Your goal: Nothing but the lines from the top of the following entries through the line with "ENC2 pin DT: 11 -> MI" should be printed, exactly as they are.

● ● ●

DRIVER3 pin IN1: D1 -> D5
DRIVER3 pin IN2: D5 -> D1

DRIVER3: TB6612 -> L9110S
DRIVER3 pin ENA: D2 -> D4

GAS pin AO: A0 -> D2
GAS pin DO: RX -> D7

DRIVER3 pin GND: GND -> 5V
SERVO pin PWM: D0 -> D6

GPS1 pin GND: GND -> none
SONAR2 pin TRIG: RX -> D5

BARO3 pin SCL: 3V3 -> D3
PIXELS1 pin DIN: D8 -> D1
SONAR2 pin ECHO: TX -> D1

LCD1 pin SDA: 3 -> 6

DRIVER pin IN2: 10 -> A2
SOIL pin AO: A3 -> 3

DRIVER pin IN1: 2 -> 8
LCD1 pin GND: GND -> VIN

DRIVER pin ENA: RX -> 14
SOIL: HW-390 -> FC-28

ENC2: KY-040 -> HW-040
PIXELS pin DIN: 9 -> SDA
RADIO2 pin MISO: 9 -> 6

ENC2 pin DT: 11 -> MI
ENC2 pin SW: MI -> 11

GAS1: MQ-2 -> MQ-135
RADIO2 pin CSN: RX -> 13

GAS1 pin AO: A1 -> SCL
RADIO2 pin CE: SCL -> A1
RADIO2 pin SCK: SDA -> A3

● ● ●

Response:
DRIVER3 pin IN1: D1 -> D5
DRIVER3 pin IN2: D5 -> D1

DRIVER3: TB6612 -> L9110S
DRIVER3 pin ENA: D2 -> D4

GAS pin AO: A0 -> D2
GAS pin DO: RX -> D7

DRIVER3 pin GND: GND -> 5V
SERVO pin PWM: D0 -> D6

GPS1 pin GND: GND -> none
SONAR2 pin TRIG: RX -> D5

BARO3 pin SCL: 3V3 -> D3
PIXELS1 pin DIN: D8 -> D1
SONAR2 pin ECHO: TX -> D1

LCD1 pin SDA: 3 -> 6

DRIVER pin IN2: 10 -> A2
SOIL pin AO: A3 -> 3

DRIVER pin IN1: 2 -> 8
LCD1 pin GND: GND -> VIN

DRIVER pin ENA: RX -> 14
SOIL: HW-390 -> FC-28

ENC2: KY-040 -> HW-040
PIXELS pin DIN: 9 -> SDA
RADIO2 pin MISO: 9 -> 6

ENC2 pin DT: 11 -> MI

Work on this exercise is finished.